**Information supplied:**
++++
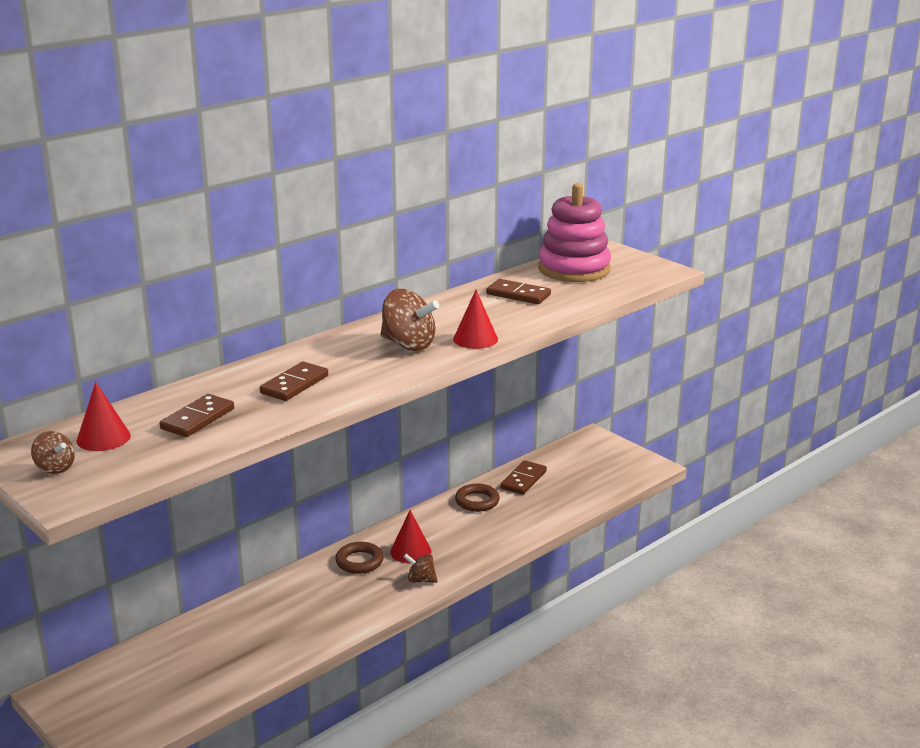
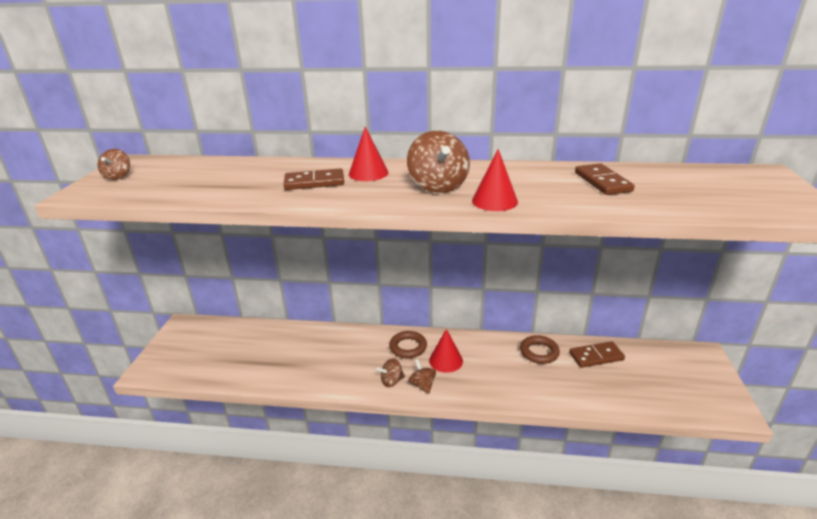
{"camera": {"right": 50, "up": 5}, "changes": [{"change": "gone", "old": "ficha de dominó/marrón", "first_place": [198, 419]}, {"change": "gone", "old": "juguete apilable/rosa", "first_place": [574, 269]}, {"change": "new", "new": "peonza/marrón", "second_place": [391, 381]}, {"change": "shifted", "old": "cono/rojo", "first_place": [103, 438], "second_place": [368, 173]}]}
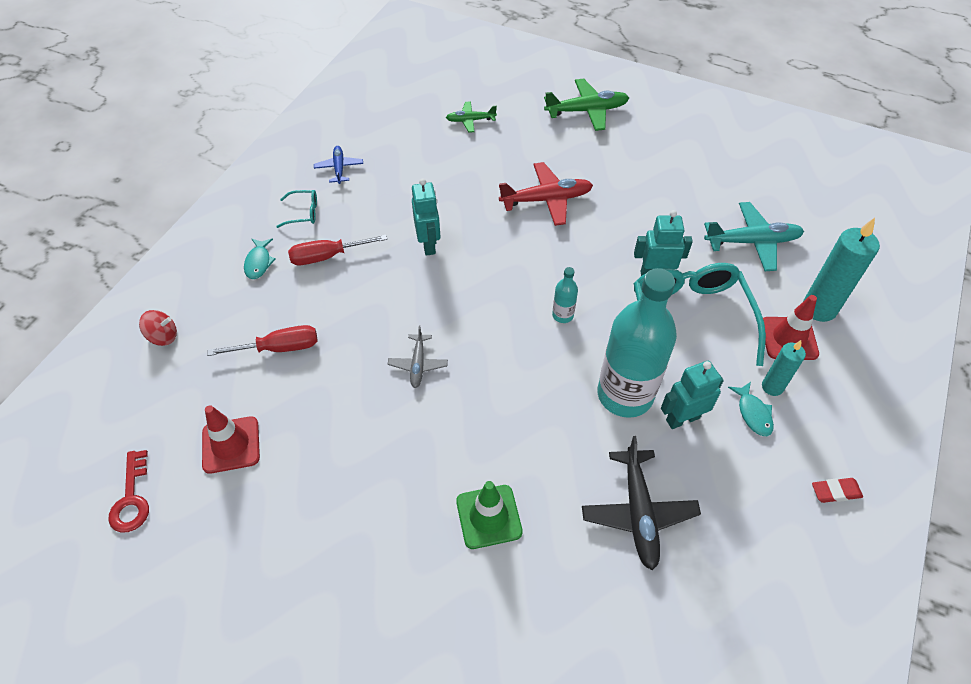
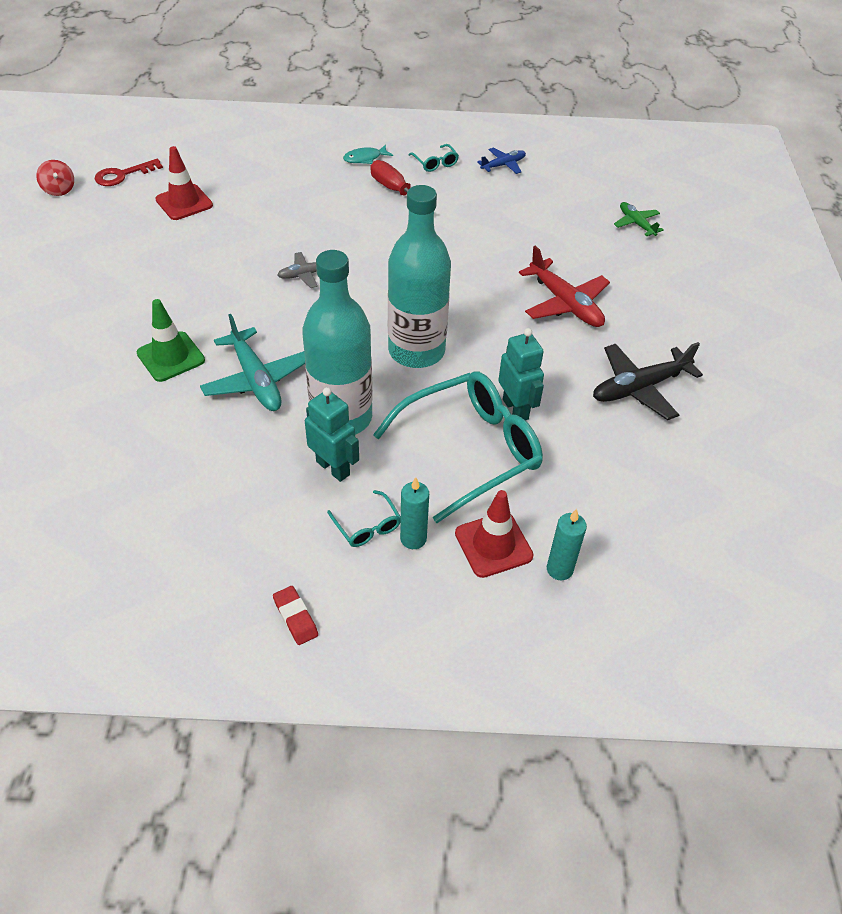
{"camera": {"right": 65, "up": -5}, "changes": [{"change": "gone", "old": "destornillador/rojo", "first_place": [279, 348]}, {"change": "gone", "old": "robot/turquesa", "first_place": [428, 244]}, {"change": "gone", "old": "avión/verde", "first_place": [587, 111]}, {"change": "shifted", "old": "peonza/rojo", "first_place": [163, 336], "second_place": [59, 190]}, {"change": "shifted", "old": "avión/negro", "first_place": [638, 513], "second_place": [639, 388]}, {"change": "shifted", "old": "avión/turquesa", "first_place": [752, 242], "second_place": [256, 380]}, {"change": "swapped", "old": "pez/turquesa", "new": "gafas/turquesa", "first_place": [753, 413], "second_place": [367, 527]}, {"change": "scaled", "old": "botella/turquesa", "first_place": [563, 315], "second_place": [416, 351], "factor": 2.44}, {"change": "scaled", "old": "vela/turquesa", "first_place": [819, 308], "second_place": [559, 569], "factor": 0.59}]}
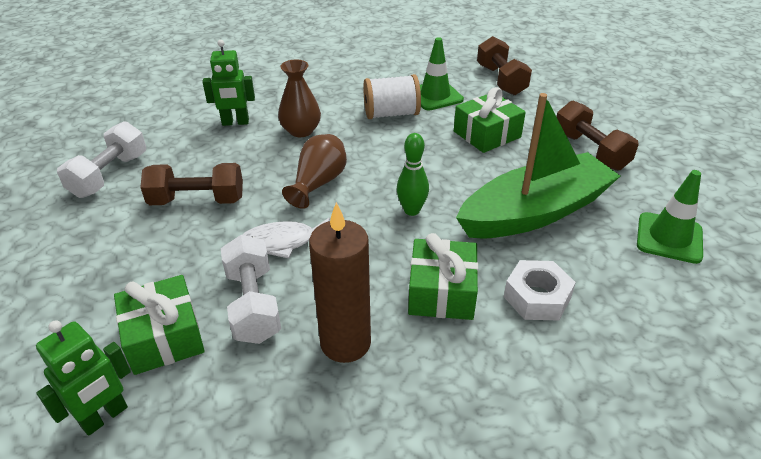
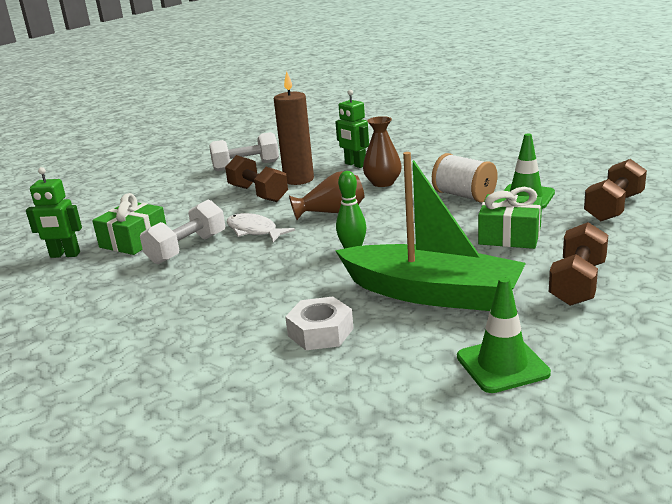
{"camera": {"right": 55, "up": -15}, "changes": [{"change": "gone", "old": "regalo/verde", "first_place": [441, 292]}, {"change": "shifted", "old": "vela/marrón", "first_place": [345, 343], "second_place": [298, 179]}]}
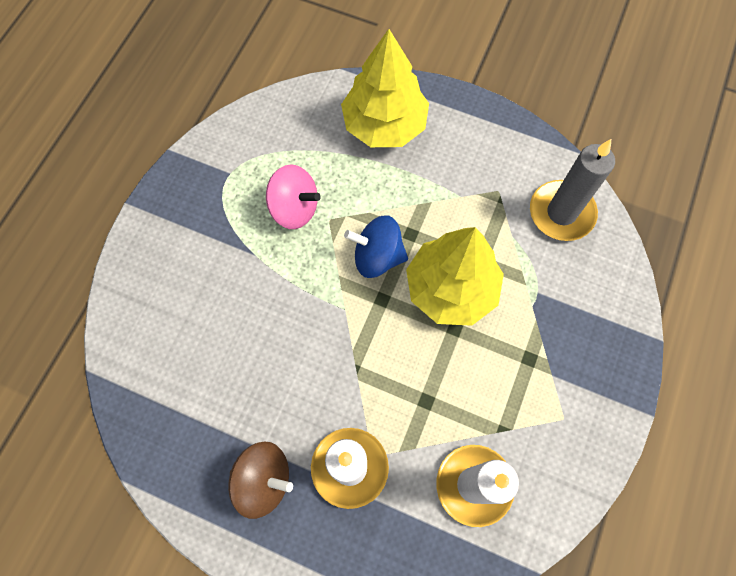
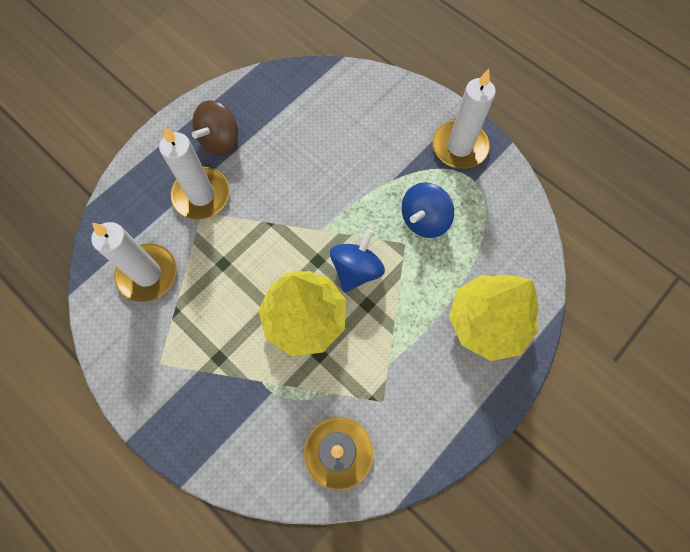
{"camera": {"right": 110, "up": 0}, "changes": [{"change": "new", "new": "vela/blanco", "second_place": [459, 147]}, {"change": "repainted", "old": "peonza/rosa", "new": "peonza/azul", "first_place": [294, 208], "second_place": [424, 220]}]}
++++
**Problem:** A verbatim retyping of the listing, without any pictures, is the expected answer.

**Exercise response:**
{"camera": {"right": 50, "up": 5}, "changes": [{"change": "gone", "old": "ficha de dominó/marrón", "first_place": [198, 419]}, {"change": "gone", "old": "juguete apilable/rosa", "first_place": [574, 269]}, {"change": "new", "new": "peonza/marrón", "second_place": [391, 381]}, {"change": "shifted", "old": "cono/rojo", "first_place": [103, 438], "second_place": [368, 173]}]}
{"camera": {"right": 65, "up": -5}, "changes": [{"change": "gone", "old": "destornillador/rojo", "first_place": [279, 348]}, {"change": "gone", "old": "robot/turquesa", "first_place": [428, 244]}, {"change": "gone", "old": "avión/verde", "first_place": [587, 111]}, {"change": "shifted", "old": "peonza/rojo", "first_place": [163, 336], "second_place": [59, 190]}, {"change": "shifted", "old": "avión/negro", "first_place": [638, 513], "second_place": [639, 388]}, {"change": "shifted", "old": "avión/turquesa", "first_place": [752, 242], "second_place": [256, 380]}, {"change": "swapped", "old": "pez/turquesa", "new": "gafas/turquesa", "first_place": [753, 413], "second_place": [367, 527]}, {"change": "scaled", "old": "botella/turquesa", "first_place": [563, 315], "second_place": [416, 351], "factor": 2.44}, {"change": "scaled", "old": "vela/turquesa", "first_place": [819, 308], "second_place": [559, 569], "factor": 0.59}]}
{"camera": {"right": 55, "up": -15}, "changes": [{"change": "gone", "old": "regalo/verde", "first_place": [441, 292]}, {"change": "shifted", "old": "vela/marrón", "first_place": [345, 343], "second_place": [298, 179]}]}
{"camera": {"right": 110, "up": 0}, "changes": [{"change": "new", "new": "vela/blanco", "second_place": [459, 147]}, {"change": "repainted", "old": "peonza/rosa", "new": "peonza/azul", "first_place": [294, 208], "second_place": [424, 220]}]}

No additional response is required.